[Object state change records]
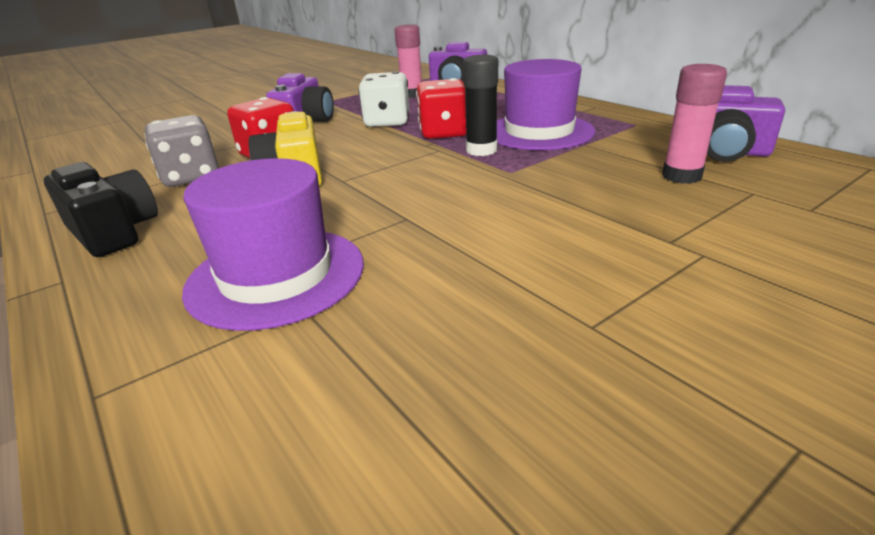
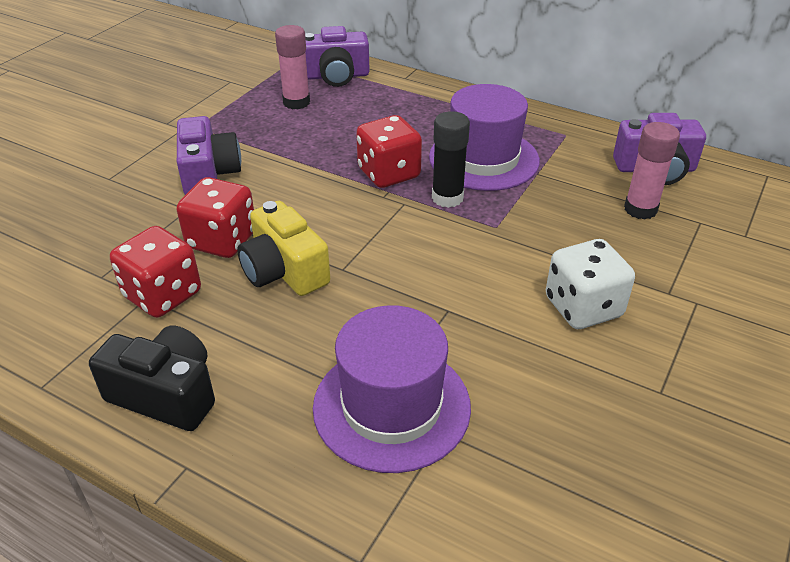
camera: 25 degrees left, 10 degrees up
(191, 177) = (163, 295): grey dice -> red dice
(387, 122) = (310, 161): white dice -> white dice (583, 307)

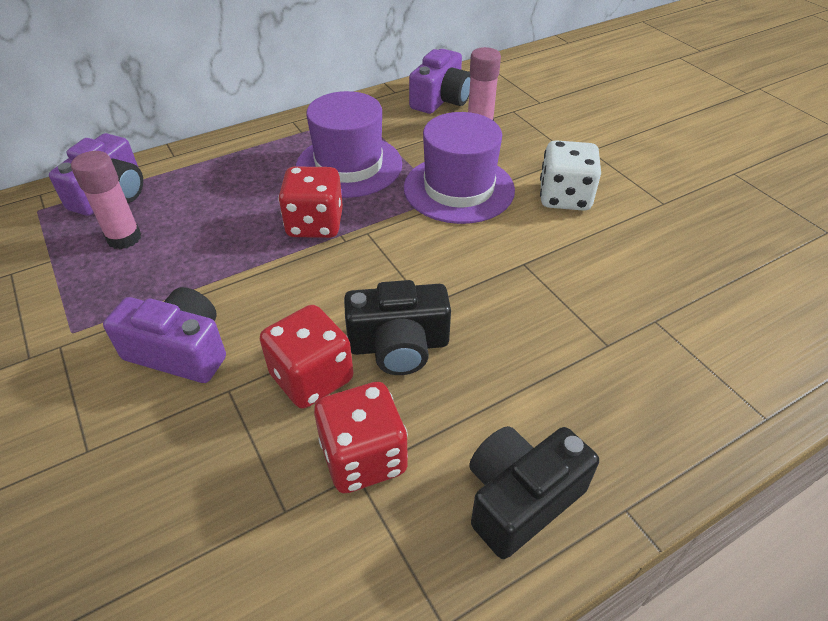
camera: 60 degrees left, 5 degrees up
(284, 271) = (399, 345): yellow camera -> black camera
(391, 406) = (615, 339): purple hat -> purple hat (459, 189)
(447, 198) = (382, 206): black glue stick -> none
* * *
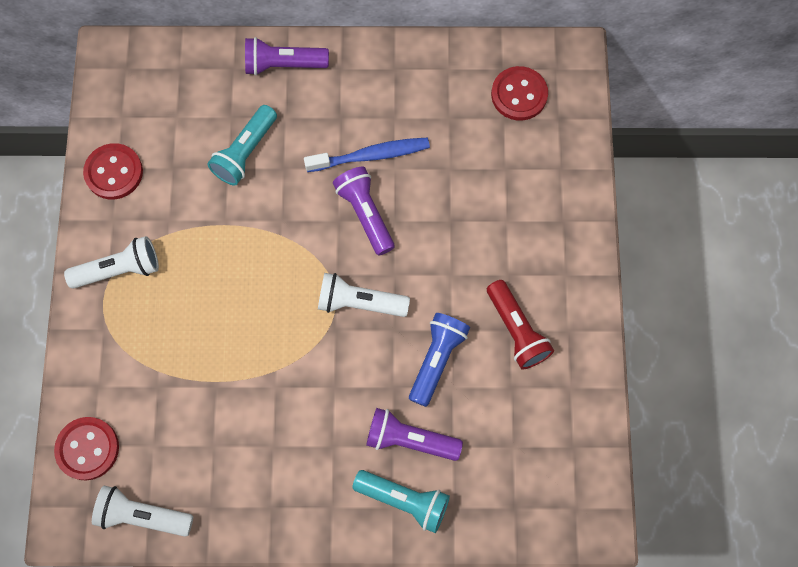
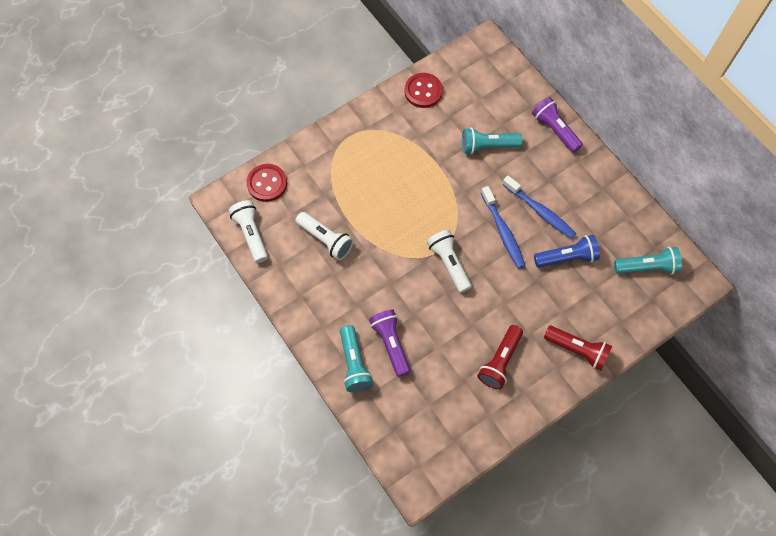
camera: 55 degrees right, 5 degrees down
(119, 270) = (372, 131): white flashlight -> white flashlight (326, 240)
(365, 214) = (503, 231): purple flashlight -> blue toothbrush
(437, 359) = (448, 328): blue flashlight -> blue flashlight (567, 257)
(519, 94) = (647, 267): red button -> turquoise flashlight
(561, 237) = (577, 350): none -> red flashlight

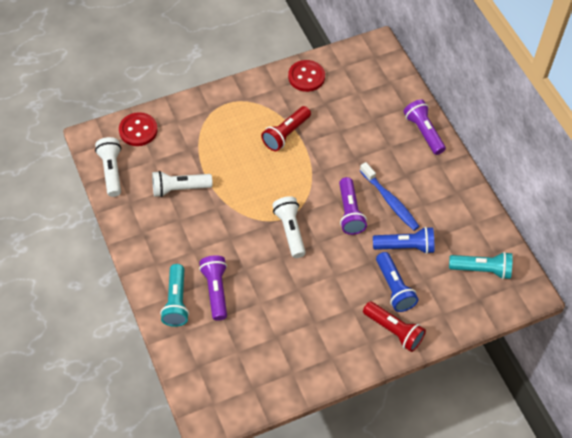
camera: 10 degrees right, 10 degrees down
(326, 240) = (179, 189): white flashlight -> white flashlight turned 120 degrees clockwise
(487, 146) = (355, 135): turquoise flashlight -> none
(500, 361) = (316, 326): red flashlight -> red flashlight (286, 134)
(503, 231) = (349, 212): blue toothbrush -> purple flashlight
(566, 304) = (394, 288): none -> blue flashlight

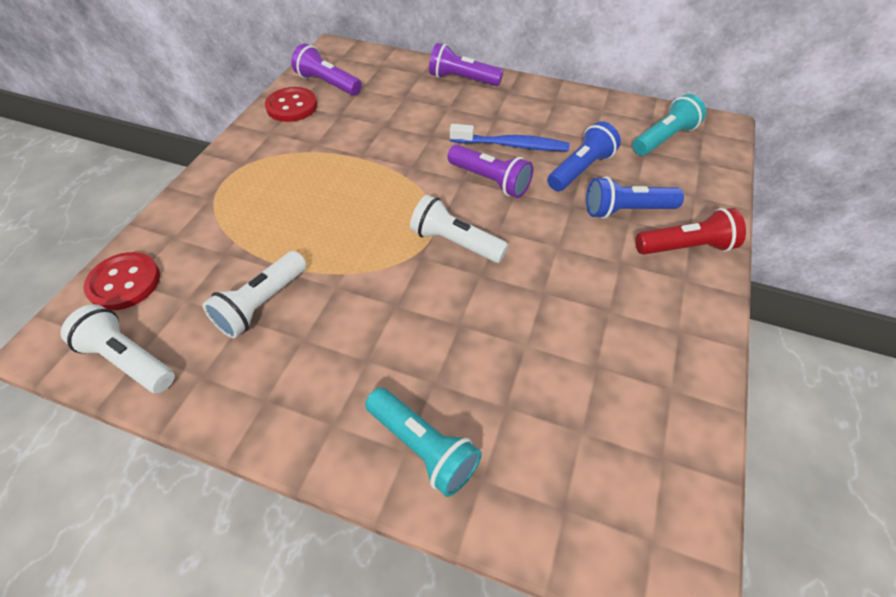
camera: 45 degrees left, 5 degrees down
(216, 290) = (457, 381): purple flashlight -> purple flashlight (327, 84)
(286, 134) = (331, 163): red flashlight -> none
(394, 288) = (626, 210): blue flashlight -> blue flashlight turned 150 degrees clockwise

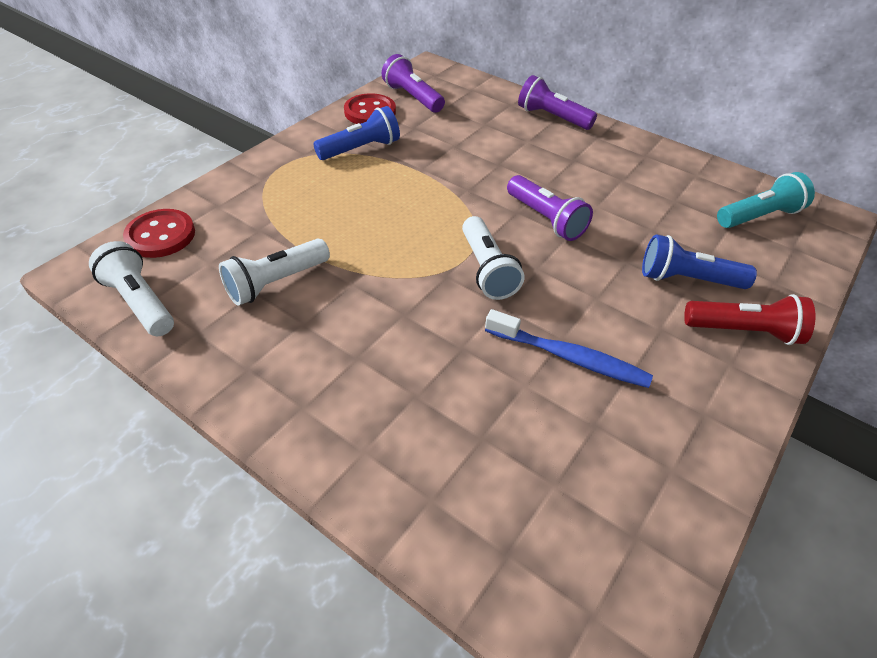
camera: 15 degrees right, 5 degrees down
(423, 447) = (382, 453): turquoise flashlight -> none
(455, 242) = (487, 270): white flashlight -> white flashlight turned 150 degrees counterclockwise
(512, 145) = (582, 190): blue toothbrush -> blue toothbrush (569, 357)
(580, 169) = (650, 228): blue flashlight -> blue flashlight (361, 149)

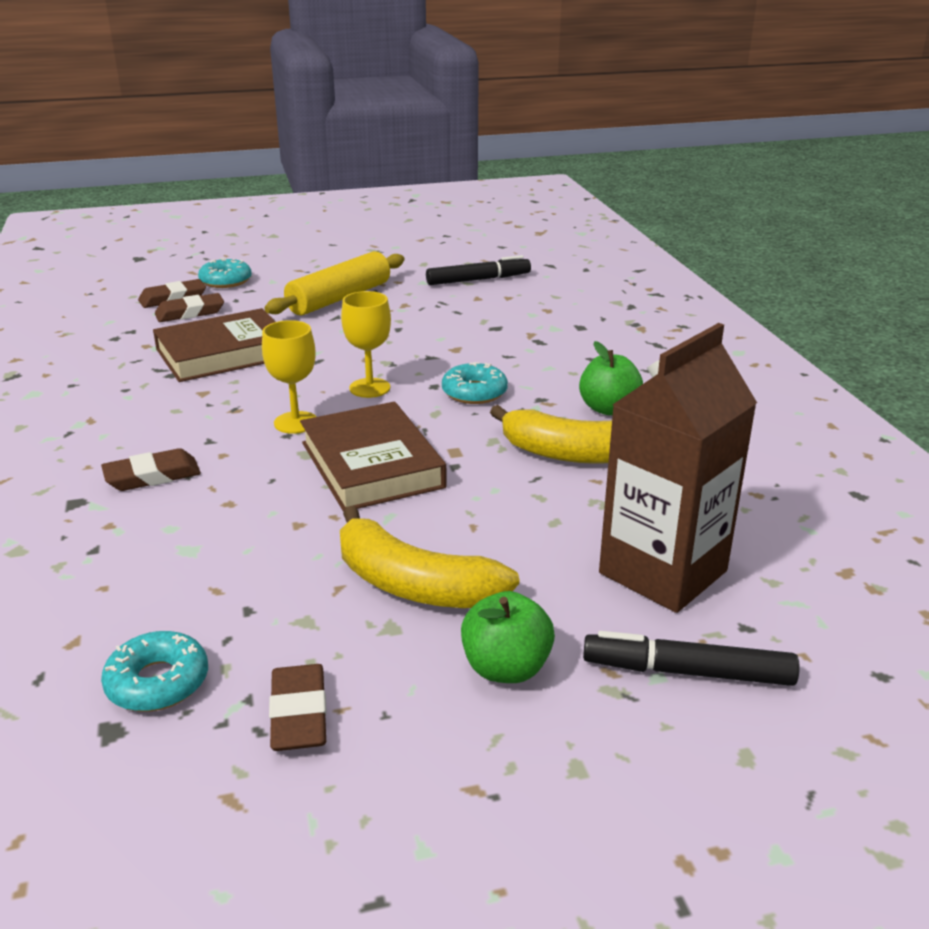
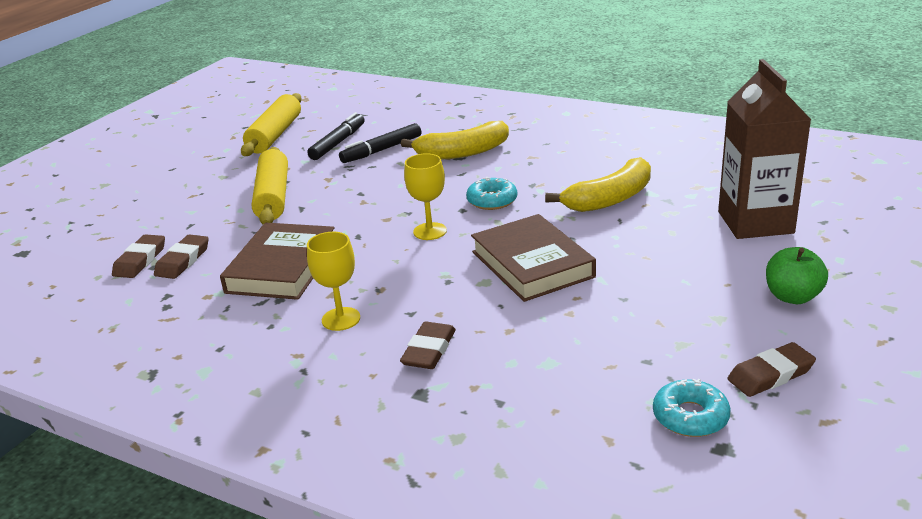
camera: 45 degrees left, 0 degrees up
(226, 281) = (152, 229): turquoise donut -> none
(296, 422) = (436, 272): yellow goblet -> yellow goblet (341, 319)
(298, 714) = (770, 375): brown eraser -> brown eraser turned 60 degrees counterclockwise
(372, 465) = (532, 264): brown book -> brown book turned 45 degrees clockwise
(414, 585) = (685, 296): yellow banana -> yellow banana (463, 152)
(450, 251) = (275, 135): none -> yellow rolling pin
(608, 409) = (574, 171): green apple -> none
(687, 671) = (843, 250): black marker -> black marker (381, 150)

** WHAT YOU WILL DO **
Extract exactly and only the lines above from the line containing "(226, 281) = (152, 229): turquoise" through the line containing "(298, 714) = (770, 375): brown", both end lines included.

** WRITTEN SOLUTION **
(226, 281) = (152, 229): turquoise donut -> none
(296, 422) = (436, 272): yellow goblet -> yellow goblet (341, 319)
(298, 714) = (770, 375): brown eraser -> brown eraser turned 60 degrees counterclockwise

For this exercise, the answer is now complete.